## [Activity]
Quote the records below word for word, please, from the very first line through the one that contains "TFT pin CS: D7 -> D0", and nothing beyond it.

Data provided START

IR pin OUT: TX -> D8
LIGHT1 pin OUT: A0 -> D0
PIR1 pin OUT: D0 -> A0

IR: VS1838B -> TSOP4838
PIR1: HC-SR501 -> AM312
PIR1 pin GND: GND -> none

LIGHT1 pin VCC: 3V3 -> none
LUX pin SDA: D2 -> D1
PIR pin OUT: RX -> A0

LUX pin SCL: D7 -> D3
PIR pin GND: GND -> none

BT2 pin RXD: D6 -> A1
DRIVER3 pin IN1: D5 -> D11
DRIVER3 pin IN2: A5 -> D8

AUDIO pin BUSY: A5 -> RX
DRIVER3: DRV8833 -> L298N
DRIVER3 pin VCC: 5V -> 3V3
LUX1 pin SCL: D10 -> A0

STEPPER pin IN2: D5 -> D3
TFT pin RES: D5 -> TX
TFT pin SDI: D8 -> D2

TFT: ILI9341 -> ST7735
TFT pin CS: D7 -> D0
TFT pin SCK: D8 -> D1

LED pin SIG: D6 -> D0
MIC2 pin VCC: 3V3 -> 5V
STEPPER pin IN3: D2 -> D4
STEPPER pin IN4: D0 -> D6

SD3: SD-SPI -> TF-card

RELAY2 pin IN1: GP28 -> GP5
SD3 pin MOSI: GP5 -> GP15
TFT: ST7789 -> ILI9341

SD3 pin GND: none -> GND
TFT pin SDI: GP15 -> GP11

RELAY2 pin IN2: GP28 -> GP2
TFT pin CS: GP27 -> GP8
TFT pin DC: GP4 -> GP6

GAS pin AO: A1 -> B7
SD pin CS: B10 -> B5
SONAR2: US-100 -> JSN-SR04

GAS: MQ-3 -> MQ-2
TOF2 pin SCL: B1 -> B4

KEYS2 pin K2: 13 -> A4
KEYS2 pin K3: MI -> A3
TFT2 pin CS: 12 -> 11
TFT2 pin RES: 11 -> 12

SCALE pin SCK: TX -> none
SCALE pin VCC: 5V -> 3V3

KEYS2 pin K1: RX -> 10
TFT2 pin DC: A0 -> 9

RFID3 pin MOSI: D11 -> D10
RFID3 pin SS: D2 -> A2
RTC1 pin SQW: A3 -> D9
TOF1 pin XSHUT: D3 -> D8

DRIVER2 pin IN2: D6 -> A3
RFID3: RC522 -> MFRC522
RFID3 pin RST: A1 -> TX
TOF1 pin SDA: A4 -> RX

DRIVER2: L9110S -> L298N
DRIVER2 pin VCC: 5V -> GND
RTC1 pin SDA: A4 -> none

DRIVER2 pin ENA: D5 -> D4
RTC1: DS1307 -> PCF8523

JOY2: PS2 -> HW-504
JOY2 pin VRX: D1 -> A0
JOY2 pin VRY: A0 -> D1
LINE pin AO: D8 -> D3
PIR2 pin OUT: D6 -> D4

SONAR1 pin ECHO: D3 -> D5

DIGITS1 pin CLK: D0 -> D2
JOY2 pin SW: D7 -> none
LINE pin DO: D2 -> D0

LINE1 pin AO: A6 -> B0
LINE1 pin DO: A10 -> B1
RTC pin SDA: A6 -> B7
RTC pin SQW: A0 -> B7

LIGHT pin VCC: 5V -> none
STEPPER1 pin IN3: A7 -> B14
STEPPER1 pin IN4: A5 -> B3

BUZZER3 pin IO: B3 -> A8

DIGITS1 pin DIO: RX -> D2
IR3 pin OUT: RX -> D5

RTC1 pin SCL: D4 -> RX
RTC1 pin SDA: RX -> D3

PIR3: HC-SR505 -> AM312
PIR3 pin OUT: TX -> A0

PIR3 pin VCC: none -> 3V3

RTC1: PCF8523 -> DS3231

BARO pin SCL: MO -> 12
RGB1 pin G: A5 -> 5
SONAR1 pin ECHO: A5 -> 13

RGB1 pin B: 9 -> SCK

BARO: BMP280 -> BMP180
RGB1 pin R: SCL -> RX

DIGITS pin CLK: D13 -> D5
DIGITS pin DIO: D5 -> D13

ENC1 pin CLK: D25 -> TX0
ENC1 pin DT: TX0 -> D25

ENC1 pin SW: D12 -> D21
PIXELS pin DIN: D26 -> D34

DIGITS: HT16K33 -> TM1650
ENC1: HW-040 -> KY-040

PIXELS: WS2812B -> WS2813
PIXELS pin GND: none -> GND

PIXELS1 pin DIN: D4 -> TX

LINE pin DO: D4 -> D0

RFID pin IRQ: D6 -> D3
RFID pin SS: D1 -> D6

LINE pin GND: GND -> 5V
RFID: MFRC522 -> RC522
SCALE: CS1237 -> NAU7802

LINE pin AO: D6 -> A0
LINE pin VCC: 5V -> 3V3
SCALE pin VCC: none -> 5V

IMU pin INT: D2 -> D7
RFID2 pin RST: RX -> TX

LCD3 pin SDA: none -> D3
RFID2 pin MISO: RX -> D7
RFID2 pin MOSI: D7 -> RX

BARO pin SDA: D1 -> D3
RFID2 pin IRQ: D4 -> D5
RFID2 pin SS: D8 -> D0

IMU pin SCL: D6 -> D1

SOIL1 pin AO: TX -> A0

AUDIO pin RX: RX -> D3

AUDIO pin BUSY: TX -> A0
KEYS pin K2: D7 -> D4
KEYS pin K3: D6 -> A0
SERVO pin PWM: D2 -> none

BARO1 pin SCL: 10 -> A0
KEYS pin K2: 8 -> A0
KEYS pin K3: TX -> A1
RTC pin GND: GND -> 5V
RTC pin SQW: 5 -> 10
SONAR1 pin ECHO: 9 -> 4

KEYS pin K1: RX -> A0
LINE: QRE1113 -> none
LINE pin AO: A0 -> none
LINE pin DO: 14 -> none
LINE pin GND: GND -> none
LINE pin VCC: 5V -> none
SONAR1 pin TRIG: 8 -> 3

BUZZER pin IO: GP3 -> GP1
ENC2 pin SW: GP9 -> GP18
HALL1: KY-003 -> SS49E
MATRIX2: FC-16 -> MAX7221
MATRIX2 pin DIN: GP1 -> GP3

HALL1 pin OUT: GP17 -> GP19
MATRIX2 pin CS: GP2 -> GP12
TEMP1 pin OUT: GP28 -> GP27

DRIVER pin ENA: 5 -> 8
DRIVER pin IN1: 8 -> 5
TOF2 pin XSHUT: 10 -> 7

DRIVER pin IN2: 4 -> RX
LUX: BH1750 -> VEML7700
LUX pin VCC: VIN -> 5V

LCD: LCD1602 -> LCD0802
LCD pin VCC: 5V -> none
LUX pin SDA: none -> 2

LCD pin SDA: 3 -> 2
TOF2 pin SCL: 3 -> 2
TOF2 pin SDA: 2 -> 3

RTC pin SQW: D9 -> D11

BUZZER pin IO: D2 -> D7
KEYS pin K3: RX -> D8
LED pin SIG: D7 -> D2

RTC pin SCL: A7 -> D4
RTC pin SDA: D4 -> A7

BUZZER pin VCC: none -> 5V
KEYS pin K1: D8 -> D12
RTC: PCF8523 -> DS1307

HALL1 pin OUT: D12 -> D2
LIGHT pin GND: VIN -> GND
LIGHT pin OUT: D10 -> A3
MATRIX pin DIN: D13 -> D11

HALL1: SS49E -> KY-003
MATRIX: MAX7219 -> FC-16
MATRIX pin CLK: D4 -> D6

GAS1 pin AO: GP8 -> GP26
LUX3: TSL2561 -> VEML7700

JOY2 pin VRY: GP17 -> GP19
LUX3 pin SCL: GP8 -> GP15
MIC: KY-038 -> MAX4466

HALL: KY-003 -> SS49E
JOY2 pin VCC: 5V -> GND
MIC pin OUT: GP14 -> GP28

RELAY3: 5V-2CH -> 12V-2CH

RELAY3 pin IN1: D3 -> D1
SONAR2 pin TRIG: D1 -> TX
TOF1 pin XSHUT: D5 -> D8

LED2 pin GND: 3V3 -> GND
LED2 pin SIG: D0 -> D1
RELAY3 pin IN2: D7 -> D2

Data provided END

## [Exercise answer]
IR pin OUT: TX -> D8
LIGHT1 pin OUT: A0 -> D0
PIR1 pin OUT: D0 -> A0

IR: VS1838B -> TSOP4838
PIR1: HC-SR501 -> AM312
PIR1 pin GND: GND -> none

LIGHT1 pin VCC: 3V3 -> none
LUX pin SDA: D2 -> D1
PIR pin OUT: RX -> A0

LUX pin SCL: D7 -> D3
PIR pin GND: GND -> none

BT2 pin RXD: D6 -> A1
DRIVER3 pin IN1: D5 -> D11
DRIVER3 pin IN2: A5 -> D8

AUDIO pin BUSY: A5 -> RX
DRIVER3: DRV8833 -> L298N
DRIVER3 pin VCC: 5V -> 3V3
LUX1 pin SCL: D10 -> A0

STEPPER pin IN2: D5 -> D3
TFT pin RES: D5 -> TX
TFT pin SDI: D8 -> D2

TFT: ILI9341 -> ST7735
TFT pin CS: D7 -> D0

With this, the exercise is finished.